- _TASK GOAL_
Copy out all lines bearing the word "recoloured" from the listing below.
------------------------
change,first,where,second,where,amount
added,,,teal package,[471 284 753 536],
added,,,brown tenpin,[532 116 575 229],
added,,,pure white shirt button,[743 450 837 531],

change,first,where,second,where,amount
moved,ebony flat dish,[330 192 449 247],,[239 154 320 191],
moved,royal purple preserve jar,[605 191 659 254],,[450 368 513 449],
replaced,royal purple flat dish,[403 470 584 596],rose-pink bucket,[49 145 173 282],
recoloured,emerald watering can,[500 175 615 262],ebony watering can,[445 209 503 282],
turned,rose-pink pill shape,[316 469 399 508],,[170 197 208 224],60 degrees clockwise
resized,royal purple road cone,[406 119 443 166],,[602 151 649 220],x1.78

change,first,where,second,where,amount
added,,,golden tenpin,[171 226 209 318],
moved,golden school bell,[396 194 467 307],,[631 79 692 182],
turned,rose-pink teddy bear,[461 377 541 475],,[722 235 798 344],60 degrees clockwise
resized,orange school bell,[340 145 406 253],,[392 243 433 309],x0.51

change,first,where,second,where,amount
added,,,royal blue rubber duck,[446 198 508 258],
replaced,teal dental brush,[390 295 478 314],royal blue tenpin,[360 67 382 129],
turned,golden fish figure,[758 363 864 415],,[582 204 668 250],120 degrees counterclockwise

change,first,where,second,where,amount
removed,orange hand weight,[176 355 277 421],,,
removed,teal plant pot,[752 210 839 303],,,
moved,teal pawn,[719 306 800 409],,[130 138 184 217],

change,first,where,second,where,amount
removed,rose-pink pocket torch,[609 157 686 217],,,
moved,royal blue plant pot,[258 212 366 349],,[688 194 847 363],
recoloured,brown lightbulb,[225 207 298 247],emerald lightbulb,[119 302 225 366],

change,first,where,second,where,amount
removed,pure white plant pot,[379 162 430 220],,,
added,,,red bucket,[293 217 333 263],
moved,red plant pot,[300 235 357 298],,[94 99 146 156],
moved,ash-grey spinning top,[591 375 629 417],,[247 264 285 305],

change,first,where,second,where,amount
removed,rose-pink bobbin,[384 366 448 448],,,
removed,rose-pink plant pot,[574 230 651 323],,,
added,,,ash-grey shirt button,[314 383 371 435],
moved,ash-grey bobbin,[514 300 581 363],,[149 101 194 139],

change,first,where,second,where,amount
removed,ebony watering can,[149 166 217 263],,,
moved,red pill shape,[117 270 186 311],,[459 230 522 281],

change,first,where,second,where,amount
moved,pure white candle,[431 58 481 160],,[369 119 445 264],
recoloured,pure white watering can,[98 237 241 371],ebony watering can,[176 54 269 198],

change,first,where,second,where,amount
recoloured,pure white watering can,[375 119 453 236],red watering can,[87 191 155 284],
------------------------
- _RESULT FOR THIS EXERCISE_
recoloured,emerald watering can,[500 175 615 262],ebony watering can,[445 209 503 282],
recoloured,brown lightbulb,[225 207 298 247],emerald lightbulb,[119 302 225 366],
recoloured,pure white watering can,[98 237 241 371],ebony watering can,[176 54 269 198],
recoloured,pure white watering can,[375 119 453 236],red watering can,[87 191 155 284],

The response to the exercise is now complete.